# [Source data]
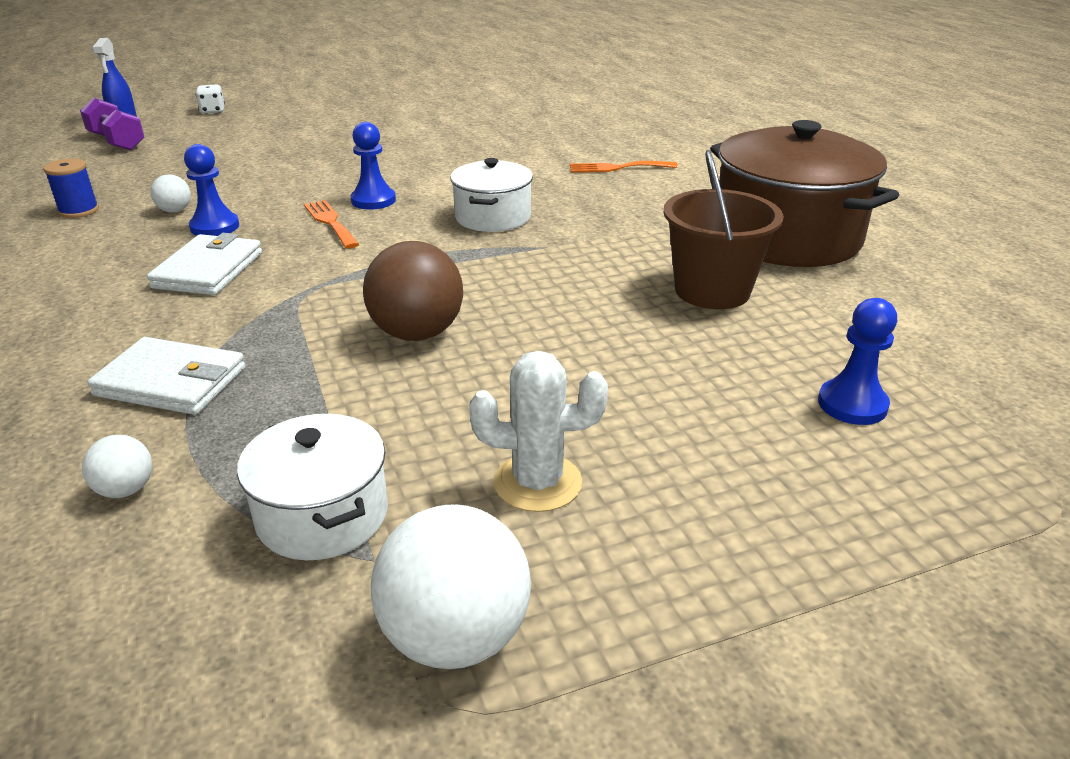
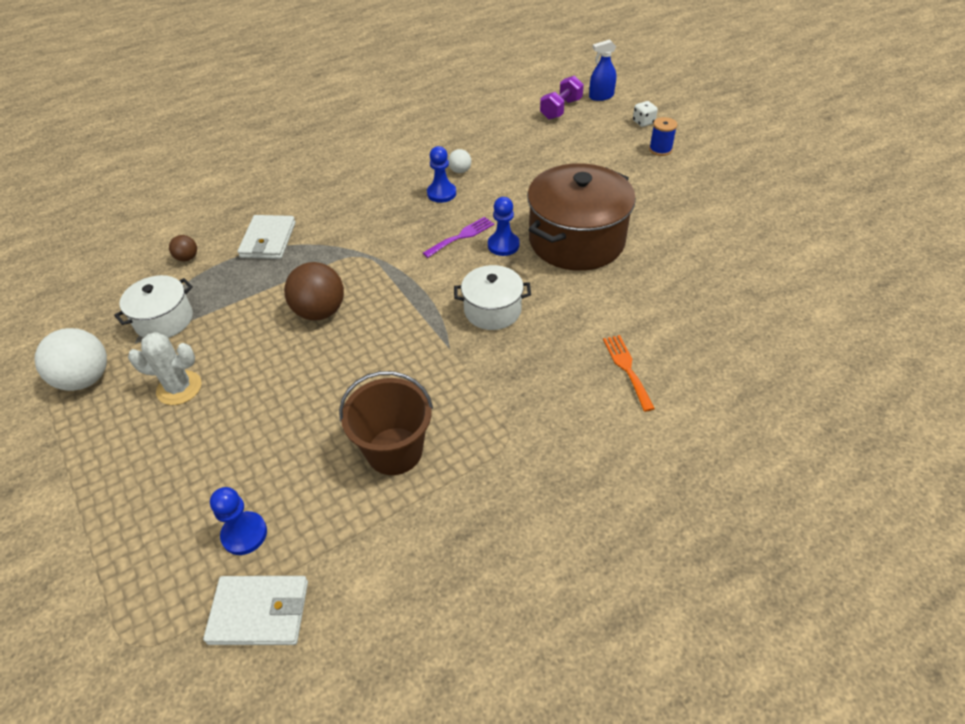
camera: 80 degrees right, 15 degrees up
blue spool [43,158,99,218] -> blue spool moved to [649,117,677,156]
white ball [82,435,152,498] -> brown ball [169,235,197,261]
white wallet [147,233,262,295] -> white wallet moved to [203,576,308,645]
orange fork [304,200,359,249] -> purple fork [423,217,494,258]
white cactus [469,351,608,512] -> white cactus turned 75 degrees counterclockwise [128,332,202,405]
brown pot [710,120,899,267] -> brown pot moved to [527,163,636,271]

# [Task]
Everything in the records above must be restated verbatim, save for the pictures.

# [Reply to the exercise]
camera: 80 degrees right, 15 degrees up
blue spool [43,158,99,218] -> blue spool moved to [649,117,677,156]
white ball [82,435,152,498] -> brown ball [169,235,197,261]
white wallet [147,233,262,295] -> white wallet moved to [203,576,308,645]
orange fork [304,200,359,249] -> purple fork [423,217,494,258]
white cactus [469,351,608,512] -> white cactus turned 75 degrees counterclockwise [128,332,202,405]
brown pot [710,120,899,267] -> brown pot moved to [527,163,636,271]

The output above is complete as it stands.